* _TASK OBJECTIVE_
Hunt for the word "purple" across the entries below, copying each line that holds it.

[Stored data entries]
● ● ●

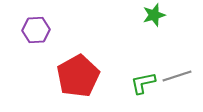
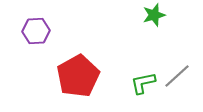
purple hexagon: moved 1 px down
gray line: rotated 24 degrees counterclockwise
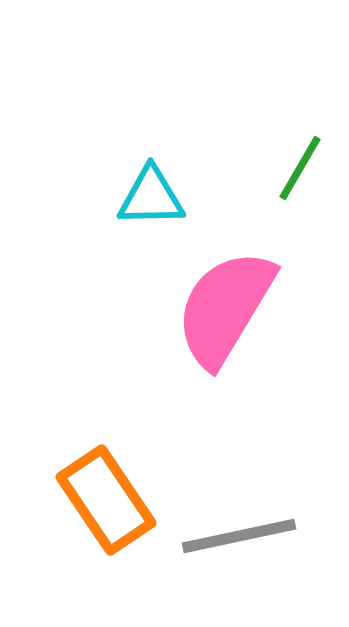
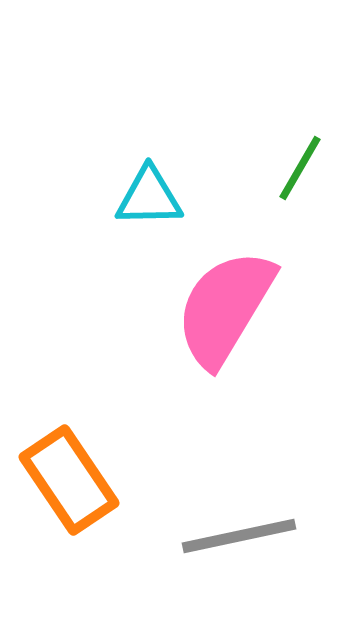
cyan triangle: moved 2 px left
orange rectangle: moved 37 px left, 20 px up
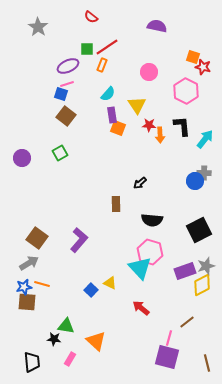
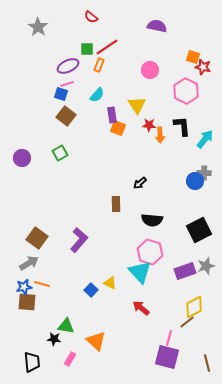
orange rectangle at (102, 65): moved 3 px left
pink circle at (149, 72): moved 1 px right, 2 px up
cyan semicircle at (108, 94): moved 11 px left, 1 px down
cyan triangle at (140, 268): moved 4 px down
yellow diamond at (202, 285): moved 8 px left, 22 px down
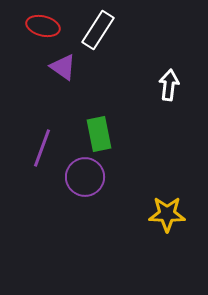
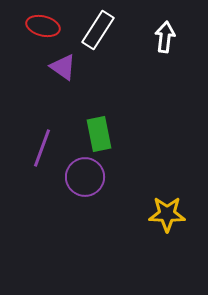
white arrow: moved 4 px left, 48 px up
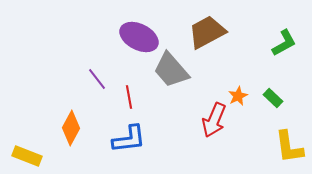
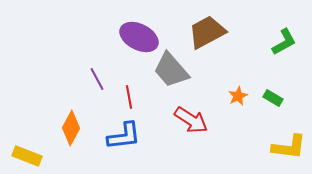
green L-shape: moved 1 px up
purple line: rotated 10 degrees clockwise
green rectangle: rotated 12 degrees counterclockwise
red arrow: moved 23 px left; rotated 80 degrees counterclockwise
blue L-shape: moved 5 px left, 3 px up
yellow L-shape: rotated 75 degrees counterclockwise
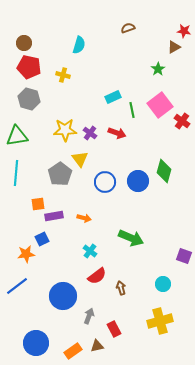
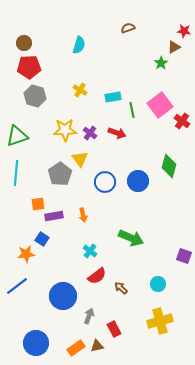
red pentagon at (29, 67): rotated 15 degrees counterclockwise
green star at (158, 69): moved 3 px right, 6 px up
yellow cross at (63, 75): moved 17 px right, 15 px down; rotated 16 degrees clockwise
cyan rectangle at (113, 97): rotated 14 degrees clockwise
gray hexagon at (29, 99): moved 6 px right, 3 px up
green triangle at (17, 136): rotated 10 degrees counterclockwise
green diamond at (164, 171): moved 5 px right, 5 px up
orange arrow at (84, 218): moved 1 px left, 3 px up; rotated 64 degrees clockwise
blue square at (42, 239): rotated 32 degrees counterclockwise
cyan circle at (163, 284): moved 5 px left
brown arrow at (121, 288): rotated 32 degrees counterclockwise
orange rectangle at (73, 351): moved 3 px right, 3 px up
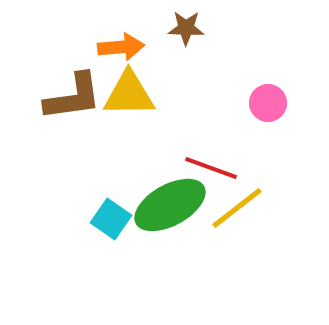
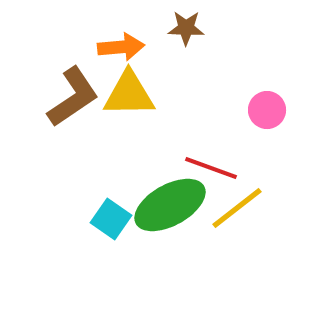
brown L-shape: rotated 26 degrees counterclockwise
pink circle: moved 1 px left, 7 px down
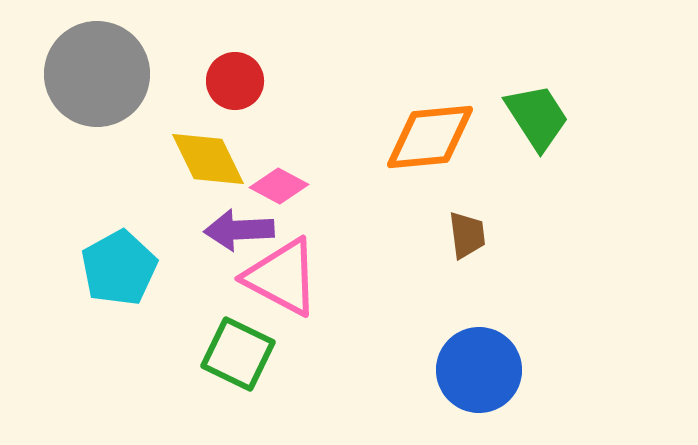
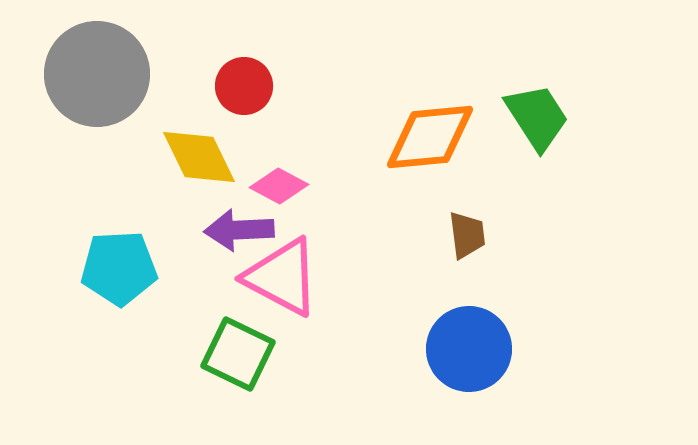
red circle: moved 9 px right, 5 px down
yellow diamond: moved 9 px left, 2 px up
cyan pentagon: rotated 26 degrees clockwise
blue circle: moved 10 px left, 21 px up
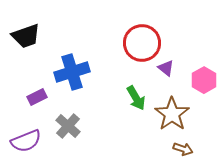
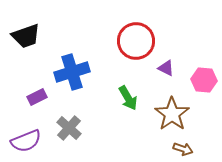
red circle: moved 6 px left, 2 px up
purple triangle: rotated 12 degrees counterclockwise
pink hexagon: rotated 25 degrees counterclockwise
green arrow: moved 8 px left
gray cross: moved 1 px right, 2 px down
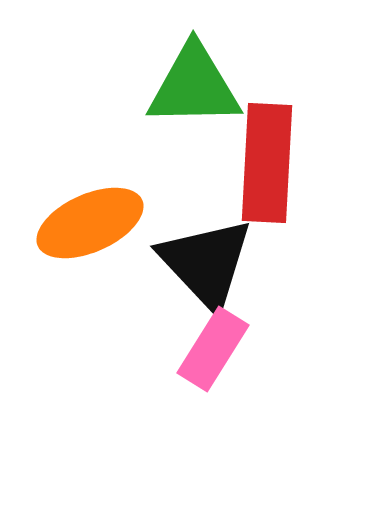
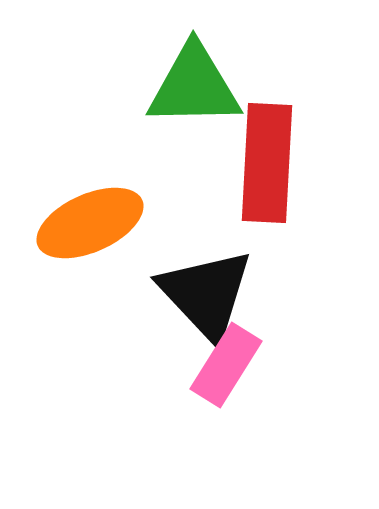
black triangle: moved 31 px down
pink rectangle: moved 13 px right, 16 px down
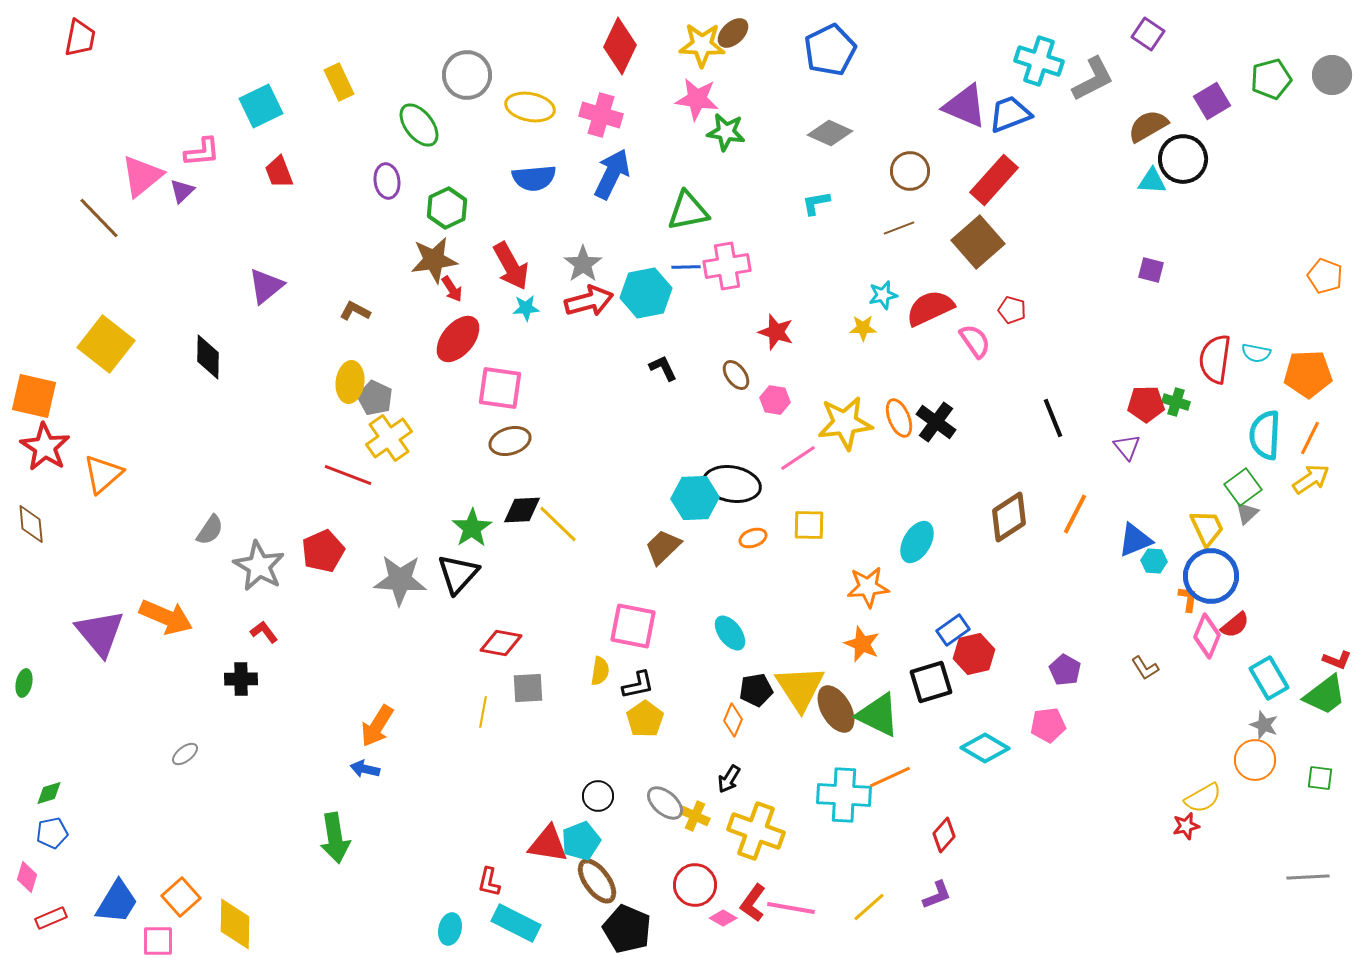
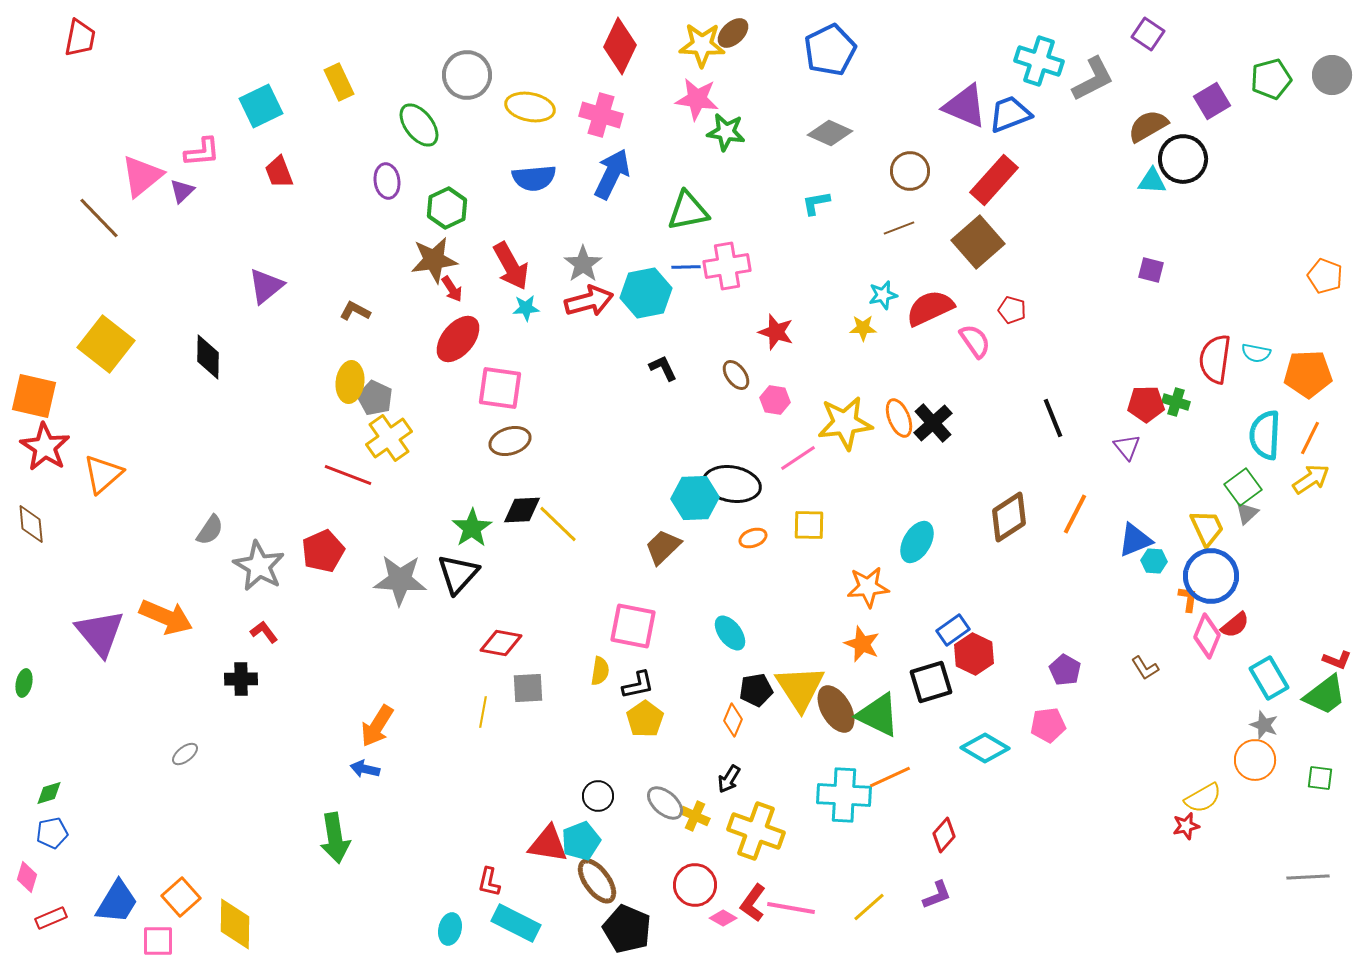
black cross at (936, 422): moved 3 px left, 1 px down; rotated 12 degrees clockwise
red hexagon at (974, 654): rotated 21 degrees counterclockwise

● ● ●

* _SOLUTION_
purple hexagon: moved 1 px down
purple line: rotated 10 degrees clockwise
purple triangle: rotated 12 degrees counterclockwise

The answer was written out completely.